Object change descriptions
· · · ·

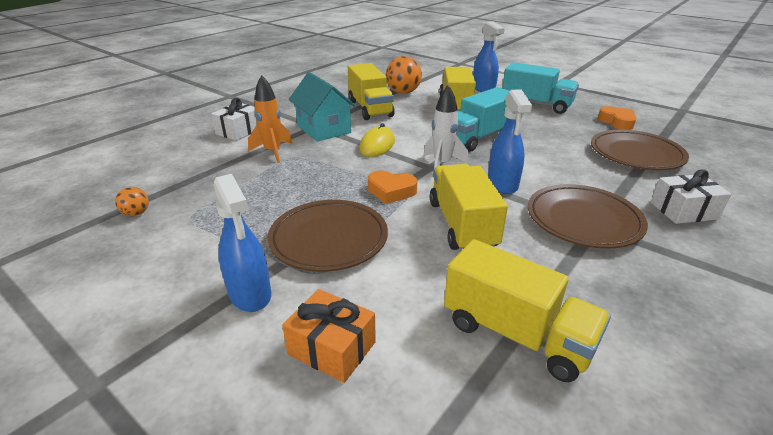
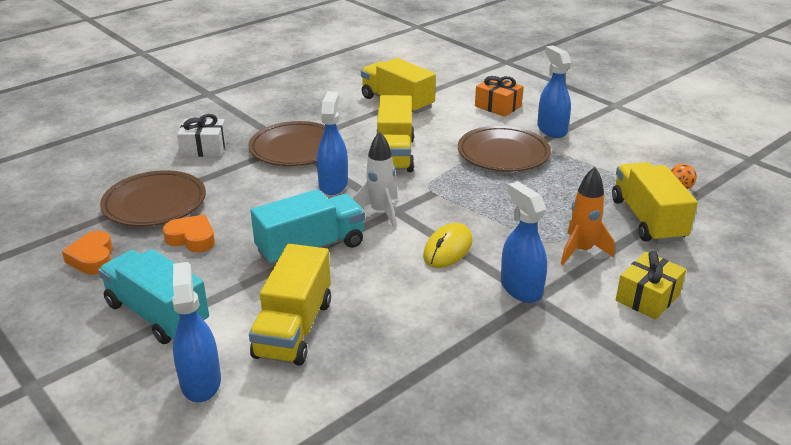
camera: 170 degrees left, 0 degrees up
(239, 131) = (647, 297): white gift -> yellow gift
(324, 129) = (521, 288): turquoise house -> blue spray bottle
(370, 109) = (445, 335): yellow truck -> yellow truck (647, 219)
(391, 191) = (445, 187): orange heart -> orange heart (192, 238)
(403, 92) = (369, 387): orange ball -> none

· · · ·

• What is required: Although the records contain pictures, the output must hold only their exact wording.

• Output:
camera: 170 degrees left, 0 degrees up
(239, 131) = (647, 297): white gift -> yellow gift
(324, 129) = (521, 288): turquoise house -> blue spray bottle
(370, 109) = (445, 335): yellow truck -> yellow truck (647, 219)
(391, 191) = (445, 187): orange heart -> orange heart (192, 238)
(403, 92) = (369, 387): orange ball -> none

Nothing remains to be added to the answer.